Items from a dataset
####################
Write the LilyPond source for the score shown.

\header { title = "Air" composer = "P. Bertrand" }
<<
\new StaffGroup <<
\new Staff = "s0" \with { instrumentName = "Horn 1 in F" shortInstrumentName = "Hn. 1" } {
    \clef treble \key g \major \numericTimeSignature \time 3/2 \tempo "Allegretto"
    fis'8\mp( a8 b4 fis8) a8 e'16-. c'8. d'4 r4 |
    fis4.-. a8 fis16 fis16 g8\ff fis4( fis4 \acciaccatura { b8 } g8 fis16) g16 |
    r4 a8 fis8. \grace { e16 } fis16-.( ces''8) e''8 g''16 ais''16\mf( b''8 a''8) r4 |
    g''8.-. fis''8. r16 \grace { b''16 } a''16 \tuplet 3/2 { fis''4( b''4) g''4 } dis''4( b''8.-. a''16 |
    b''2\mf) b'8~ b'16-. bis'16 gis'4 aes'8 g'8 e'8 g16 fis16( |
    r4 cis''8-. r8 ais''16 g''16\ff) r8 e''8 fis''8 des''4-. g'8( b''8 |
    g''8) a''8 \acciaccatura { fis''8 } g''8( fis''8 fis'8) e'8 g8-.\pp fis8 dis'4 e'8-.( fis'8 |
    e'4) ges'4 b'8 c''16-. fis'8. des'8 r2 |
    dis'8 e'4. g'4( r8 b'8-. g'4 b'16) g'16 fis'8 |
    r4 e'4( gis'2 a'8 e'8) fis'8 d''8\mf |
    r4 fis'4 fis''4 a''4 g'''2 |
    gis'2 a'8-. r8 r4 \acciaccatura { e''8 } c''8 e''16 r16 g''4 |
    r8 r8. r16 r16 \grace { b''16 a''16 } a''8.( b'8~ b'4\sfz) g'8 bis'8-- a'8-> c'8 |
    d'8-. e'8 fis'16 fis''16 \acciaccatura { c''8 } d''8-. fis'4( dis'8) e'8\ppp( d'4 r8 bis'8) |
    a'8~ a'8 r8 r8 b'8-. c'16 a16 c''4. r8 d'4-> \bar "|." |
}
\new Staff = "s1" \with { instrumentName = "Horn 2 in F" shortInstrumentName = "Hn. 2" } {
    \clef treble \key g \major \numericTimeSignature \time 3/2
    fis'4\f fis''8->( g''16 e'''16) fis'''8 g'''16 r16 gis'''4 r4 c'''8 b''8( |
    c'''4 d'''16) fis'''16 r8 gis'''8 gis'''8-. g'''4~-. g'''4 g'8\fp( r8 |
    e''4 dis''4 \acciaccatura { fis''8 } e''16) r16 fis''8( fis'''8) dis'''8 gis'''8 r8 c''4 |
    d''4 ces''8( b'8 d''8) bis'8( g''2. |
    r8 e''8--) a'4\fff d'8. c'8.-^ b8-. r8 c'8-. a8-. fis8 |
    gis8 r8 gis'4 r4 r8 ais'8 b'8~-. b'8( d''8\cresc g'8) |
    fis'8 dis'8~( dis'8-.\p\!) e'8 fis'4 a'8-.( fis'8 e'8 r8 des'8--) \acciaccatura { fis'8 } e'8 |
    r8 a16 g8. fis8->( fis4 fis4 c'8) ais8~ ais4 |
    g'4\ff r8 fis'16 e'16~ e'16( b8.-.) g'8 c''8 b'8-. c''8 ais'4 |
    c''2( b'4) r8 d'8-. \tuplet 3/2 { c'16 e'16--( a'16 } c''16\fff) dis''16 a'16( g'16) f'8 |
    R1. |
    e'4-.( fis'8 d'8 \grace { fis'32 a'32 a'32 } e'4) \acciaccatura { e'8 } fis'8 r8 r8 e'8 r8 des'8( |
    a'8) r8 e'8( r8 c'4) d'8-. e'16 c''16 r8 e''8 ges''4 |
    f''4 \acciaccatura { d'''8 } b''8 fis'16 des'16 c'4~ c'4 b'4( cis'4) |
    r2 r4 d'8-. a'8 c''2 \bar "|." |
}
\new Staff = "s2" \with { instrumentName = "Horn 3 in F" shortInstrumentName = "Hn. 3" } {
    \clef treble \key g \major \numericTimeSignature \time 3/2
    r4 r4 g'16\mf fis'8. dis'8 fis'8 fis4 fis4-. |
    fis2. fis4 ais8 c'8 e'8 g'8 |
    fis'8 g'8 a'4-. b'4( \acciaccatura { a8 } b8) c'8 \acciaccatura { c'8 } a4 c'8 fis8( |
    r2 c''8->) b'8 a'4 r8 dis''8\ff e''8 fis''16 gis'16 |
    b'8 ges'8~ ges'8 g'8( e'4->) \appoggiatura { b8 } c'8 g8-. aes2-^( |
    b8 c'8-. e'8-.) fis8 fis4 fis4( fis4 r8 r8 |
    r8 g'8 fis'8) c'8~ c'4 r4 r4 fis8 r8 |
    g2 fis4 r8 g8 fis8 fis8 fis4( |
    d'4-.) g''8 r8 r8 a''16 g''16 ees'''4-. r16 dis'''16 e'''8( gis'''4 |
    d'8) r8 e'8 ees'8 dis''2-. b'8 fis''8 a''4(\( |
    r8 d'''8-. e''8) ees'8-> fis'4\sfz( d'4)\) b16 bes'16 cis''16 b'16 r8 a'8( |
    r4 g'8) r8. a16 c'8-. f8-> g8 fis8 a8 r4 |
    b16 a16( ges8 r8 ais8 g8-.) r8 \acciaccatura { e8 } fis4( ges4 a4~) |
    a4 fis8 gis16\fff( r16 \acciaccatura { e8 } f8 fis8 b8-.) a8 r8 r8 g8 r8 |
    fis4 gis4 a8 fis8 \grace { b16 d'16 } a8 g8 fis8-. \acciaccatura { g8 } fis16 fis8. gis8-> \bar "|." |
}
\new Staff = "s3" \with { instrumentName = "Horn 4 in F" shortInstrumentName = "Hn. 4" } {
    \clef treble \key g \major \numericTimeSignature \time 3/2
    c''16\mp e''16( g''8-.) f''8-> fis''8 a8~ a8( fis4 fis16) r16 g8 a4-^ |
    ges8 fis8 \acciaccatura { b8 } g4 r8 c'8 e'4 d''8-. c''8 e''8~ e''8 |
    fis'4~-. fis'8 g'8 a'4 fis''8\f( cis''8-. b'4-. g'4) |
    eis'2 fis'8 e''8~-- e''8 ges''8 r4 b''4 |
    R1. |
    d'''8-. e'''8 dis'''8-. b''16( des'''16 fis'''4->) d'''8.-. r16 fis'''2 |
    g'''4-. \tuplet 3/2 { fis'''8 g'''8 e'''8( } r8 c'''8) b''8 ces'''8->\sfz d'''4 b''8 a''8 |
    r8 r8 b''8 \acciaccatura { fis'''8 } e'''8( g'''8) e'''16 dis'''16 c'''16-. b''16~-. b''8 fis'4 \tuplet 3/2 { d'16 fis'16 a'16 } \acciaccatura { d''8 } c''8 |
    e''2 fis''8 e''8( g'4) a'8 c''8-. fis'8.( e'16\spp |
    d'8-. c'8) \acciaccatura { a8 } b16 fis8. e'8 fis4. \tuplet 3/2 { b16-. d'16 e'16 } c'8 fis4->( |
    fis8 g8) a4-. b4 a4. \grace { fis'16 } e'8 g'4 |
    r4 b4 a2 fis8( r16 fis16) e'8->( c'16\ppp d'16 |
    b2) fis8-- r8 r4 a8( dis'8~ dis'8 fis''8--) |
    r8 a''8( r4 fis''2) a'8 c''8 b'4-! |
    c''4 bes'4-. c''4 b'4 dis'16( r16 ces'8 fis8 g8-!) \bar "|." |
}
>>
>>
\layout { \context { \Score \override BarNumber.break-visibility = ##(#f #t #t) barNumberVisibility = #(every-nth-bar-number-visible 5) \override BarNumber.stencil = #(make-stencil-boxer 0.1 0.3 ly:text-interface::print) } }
####################
Tally the lines in the entries above that contain the string "Horn" with the same capitalization. Reply with the number alone.

Exercise solution:
4